## Data excerpts
+ + + + +

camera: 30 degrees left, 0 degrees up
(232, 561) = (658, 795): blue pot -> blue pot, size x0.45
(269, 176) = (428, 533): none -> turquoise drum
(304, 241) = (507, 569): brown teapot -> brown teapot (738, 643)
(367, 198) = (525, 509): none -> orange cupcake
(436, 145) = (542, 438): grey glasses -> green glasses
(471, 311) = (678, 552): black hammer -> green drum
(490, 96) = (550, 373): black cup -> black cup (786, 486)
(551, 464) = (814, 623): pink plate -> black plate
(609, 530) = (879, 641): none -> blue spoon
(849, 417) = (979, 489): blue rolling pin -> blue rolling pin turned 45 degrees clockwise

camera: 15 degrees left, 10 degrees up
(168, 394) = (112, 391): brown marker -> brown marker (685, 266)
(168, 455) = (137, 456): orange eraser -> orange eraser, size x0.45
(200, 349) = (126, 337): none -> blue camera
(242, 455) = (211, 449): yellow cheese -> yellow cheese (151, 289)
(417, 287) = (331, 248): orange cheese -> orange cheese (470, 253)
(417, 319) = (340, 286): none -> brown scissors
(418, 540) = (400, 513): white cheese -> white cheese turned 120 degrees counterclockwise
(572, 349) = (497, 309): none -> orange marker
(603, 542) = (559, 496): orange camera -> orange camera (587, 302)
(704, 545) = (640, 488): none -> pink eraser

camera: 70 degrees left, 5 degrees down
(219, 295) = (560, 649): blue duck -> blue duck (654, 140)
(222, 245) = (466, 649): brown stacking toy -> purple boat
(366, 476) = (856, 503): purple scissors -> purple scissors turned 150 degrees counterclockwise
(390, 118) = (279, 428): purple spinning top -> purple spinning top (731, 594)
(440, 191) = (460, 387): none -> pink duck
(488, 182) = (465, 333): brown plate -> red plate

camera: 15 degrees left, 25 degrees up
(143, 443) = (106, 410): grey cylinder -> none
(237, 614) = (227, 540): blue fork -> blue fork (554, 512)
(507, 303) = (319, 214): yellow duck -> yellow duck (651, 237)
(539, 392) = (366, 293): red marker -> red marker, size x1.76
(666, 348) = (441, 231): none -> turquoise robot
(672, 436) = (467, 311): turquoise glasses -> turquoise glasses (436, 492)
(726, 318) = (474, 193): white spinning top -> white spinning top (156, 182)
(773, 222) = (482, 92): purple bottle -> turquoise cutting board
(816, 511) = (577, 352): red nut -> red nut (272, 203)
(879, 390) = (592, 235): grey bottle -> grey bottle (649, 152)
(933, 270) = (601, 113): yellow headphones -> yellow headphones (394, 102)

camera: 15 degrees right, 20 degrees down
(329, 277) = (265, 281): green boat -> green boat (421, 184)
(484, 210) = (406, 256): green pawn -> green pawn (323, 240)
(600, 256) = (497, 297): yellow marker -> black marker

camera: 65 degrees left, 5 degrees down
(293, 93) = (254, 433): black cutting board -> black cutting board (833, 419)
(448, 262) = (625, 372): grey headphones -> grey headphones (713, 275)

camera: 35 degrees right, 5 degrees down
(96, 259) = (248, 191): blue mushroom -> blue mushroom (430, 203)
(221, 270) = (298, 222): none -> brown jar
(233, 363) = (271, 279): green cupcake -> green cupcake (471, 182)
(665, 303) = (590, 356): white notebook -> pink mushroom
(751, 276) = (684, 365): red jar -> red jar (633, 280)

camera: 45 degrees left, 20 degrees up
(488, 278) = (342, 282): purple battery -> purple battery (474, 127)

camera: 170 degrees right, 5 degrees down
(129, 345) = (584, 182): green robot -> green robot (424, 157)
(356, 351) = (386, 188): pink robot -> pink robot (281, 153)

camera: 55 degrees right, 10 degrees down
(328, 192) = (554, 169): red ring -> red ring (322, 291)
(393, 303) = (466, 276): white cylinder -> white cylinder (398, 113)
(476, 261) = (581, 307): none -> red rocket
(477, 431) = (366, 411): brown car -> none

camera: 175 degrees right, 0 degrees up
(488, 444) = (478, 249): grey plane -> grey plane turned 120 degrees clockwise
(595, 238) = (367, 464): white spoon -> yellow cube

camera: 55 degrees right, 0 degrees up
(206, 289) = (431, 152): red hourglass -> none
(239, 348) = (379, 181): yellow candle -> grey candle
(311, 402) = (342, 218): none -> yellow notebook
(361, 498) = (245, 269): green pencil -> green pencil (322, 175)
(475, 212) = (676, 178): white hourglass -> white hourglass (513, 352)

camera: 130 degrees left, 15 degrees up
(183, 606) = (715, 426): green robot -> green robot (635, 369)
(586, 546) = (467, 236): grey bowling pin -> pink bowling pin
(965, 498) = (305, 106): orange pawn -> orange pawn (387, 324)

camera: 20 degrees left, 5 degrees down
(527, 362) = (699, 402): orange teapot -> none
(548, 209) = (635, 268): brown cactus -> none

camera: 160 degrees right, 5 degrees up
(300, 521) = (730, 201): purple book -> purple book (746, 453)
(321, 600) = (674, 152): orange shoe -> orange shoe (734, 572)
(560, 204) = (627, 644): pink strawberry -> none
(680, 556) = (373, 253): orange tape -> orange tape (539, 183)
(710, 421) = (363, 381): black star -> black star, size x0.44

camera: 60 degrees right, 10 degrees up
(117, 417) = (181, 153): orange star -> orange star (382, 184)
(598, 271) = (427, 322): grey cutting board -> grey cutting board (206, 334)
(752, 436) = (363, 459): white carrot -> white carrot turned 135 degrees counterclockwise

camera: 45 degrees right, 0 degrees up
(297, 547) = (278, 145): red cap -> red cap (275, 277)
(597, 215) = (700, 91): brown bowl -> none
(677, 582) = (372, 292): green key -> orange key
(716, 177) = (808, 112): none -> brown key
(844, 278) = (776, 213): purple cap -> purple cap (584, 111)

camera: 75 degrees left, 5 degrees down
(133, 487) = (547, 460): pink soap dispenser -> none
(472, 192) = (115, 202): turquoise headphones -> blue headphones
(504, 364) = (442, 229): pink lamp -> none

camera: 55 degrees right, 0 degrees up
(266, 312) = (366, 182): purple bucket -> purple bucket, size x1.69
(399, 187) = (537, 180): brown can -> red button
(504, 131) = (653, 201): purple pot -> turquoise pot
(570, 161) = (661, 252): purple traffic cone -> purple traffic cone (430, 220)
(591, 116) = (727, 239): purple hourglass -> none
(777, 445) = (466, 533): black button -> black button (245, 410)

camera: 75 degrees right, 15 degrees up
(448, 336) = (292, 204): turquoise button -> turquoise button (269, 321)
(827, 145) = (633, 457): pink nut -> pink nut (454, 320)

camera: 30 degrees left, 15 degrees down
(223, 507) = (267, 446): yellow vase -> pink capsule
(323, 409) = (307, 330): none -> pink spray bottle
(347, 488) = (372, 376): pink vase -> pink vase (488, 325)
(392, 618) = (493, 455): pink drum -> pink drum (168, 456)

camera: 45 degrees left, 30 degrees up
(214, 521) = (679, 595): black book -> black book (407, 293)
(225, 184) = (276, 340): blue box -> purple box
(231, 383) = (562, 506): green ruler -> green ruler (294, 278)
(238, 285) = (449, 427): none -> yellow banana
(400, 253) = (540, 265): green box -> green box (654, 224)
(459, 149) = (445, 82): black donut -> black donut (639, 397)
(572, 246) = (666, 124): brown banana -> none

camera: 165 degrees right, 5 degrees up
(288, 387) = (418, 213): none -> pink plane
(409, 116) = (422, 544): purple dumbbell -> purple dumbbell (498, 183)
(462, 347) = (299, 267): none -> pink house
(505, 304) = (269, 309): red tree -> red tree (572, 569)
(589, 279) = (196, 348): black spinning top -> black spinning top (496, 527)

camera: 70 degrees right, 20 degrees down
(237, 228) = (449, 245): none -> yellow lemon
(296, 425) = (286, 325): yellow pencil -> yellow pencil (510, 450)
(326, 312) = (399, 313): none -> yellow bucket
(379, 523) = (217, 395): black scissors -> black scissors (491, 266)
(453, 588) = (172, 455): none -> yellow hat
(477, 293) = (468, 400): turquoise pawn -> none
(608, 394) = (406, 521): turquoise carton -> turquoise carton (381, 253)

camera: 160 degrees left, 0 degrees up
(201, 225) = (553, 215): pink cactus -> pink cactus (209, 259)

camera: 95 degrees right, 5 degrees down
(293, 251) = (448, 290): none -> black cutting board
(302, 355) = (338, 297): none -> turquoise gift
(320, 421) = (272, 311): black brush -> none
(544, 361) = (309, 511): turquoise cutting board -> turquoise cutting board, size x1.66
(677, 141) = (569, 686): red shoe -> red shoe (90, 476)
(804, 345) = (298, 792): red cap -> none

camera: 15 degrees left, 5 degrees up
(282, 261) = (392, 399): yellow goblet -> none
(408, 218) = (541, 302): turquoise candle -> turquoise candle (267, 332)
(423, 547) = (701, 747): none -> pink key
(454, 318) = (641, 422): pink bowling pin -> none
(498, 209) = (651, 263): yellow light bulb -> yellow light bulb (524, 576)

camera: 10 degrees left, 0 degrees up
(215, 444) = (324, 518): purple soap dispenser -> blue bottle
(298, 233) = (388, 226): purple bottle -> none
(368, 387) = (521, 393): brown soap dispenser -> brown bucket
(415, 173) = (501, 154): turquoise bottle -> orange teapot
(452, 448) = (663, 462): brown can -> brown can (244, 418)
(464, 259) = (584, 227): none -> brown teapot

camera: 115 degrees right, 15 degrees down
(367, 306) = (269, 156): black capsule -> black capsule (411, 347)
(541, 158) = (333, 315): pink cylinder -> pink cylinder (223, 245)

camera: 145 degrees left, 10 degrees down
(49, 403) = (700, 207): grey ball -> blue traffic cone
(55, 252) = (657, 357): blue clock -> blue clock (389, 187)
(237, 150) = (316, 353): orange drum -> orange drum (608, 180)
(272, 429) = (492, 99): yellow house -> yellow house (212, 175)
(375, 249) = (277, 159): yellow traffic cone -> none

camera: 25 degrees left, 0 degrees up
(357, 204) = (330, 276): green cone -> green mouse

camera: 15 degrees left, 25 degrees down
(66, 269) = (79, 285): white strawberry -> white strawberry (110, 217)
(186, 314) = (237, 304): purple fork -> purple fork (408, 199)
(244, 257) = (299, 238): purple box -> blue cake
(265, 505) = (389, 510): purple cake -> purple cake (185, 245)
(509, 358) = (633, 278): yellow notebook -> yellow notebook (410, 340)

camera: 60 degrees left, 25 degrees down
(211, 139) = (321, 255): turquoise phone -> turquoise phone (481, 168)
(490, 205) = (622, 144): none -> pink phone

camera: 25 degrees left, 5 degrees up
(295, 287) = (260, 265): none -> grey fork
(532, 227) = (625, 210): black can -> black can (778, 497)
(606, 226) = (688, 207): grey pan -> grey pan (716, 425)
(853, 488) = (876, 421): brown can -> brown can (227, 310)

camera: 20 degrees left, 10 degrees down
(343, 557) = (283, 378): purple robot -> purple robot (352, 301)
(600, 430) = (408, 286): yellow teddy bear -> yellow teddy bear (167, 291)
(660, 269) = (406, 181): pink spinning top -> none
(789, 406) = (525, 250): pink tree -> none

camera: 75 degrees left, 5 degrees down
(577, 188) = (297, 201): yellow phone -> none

+ + + + +

## REQUIRED WORK
After locating the line holding "(343, 557) = (283, 378): purple" above, output exactly that line and every line after it through the line holding "(789, 406) = (525, 250): pink tree -> none". Include nothing else.

## RESPONSE
(343, 557) = (283, 378): purple robot -> purple robot (352, 301)
(600, 430) = (408, 286): yellow teddy bear -> yellow teddy bear (167, 291)
(660, 269) = (406, 181): pink spinning top -> none
(789, 406) = (525, 250): pink tree -> none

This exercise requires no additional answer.